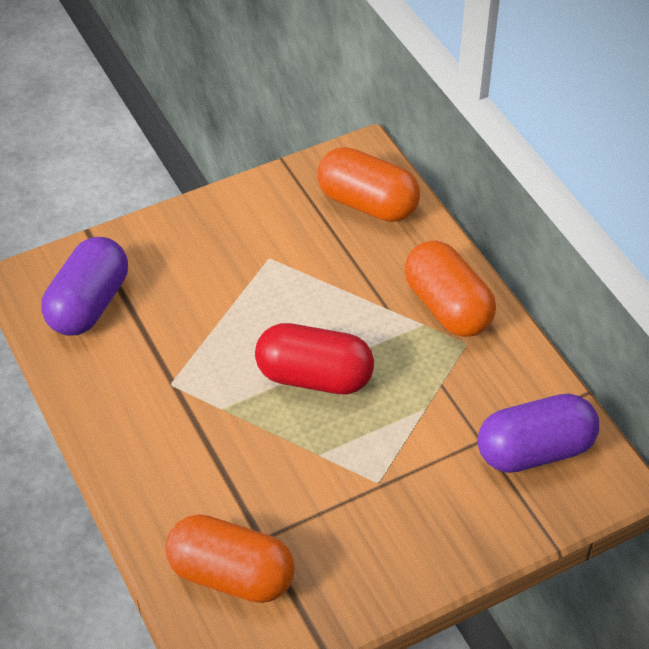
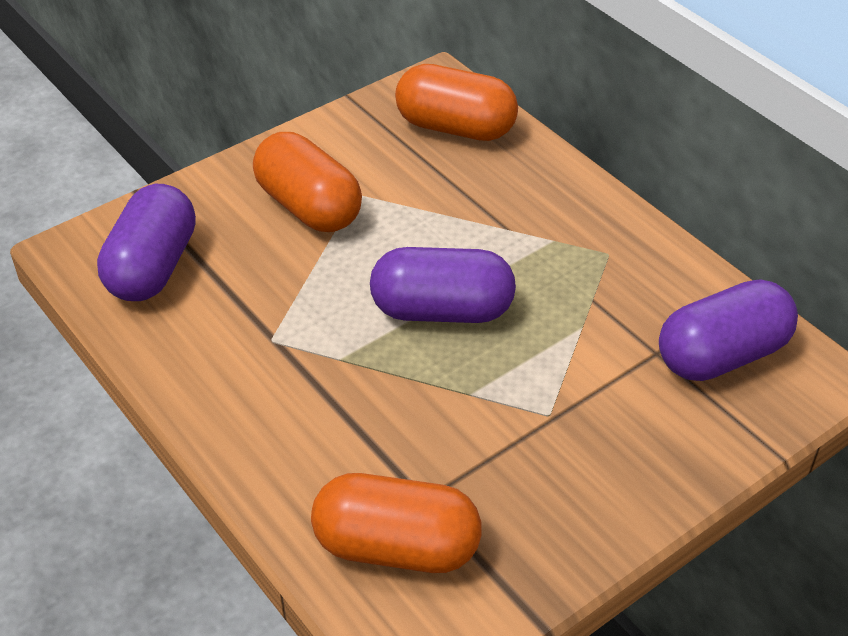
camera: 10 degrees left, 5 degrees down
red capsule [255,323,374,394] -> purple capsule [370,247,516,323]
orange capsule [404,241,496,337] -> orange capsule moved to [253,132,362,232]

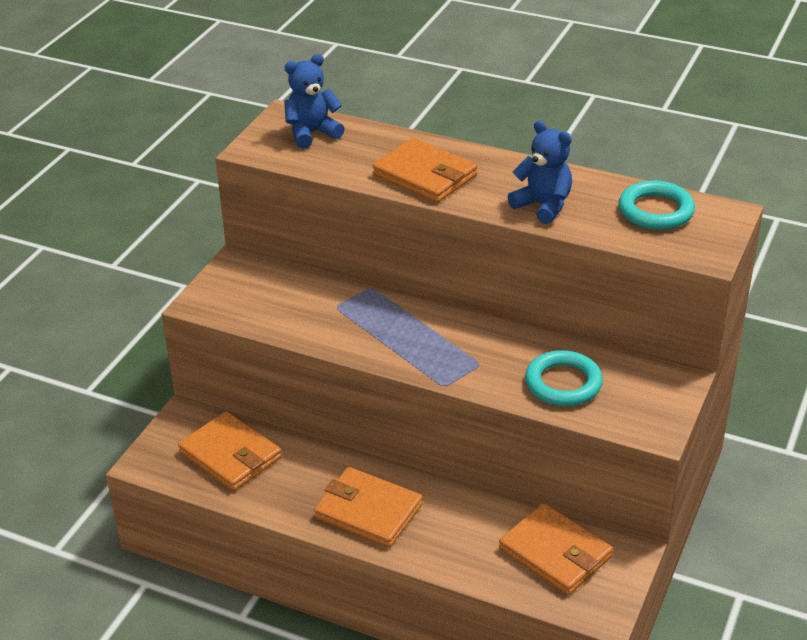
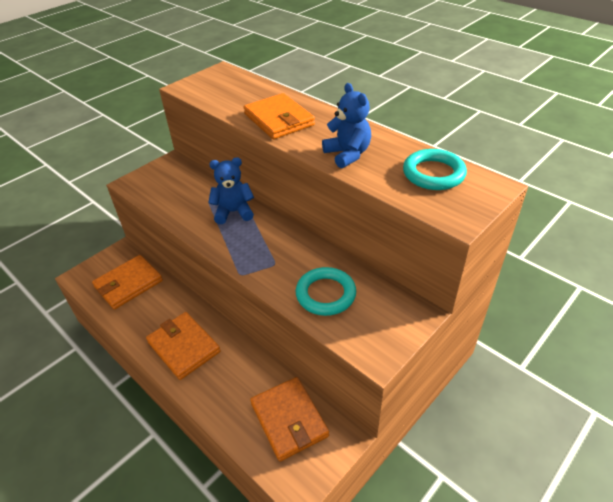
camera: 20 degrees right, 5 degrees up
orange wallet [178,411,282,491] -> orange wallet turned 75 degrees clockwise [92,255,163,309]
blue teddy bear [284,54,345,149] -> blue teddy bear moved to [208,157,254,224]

########################################

Output the data above without changes, apart from leaving out the pictures.

camera: 10 degrees left, 5 degrees down
red capsule [255,323,374,394] -> purple capsule [370,247,516,323]
orange capsule [404,241,496,337] -> orange capsule moved to [253,132,362,232]

camera: 20 degrees right, 5 degrees up
orange wallet [178,411,282,491] -> orange wallet turned 75 degrees clockwise [92,255,163,309]
blue teddy bear [284,54,345,149] -> blue teddy bear moved to [208,157,254,224]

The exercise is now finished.